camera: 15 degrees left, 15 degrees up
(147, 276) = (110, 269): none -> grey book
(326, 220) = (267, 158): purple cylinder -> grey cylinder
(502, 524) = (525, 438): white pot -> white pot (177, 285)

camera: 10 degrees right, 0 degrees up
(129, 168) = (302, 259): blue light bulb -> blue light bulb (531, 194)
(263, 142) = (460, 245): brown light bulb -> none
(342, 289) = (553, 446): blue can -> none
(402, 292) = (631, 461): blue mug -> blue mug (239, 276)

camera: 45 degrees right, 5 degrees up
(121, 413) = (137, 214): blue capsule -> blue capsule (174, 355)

^^^^^^^^^^^^^^^^

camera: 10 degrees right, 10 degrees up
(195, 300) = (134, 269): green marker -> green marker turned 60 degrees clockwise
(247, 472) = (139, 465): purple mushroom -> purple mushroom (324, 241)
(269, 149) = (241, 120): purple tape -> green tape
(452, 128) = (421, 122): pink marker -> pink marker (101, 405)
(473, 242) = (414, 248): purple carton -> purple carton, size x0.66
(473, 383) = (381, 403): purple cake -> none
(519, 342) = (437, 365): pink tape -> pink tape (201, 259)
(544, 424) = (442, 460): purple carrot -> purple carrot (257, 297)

^^^^^^^^^^^^^^^^

TASK STATEMENT => Repeat exactly the lines of the listing above, from the one with "(195, 300) = (134, 269): green" down to the one with "(544, 424) = (442, 460): purple"; both of those lines belong in the range.

RESPONSE AREA =>
(195, 300) = (134, 269): green marker -> green marker turned 60 degrees clockwise
(247, 472) = (139, 465): purple mushroom -> purple mushroom (324, 241)
(269, 149) = (241, 120): purple tape -> green tape
(452, 128) = (421, 122): pink marker -> pink marker (101, 405)
(473, 242) = (414, 248): purple carton -> purple carton, size x0.66
(473, 383) = (381, 403): purple cake -> none
(519, 342) = (437, 365): pink tape -> pink tape (201, 259)
(544, 424) = (442, 460): purple carrot -> purple carrot (257, 297)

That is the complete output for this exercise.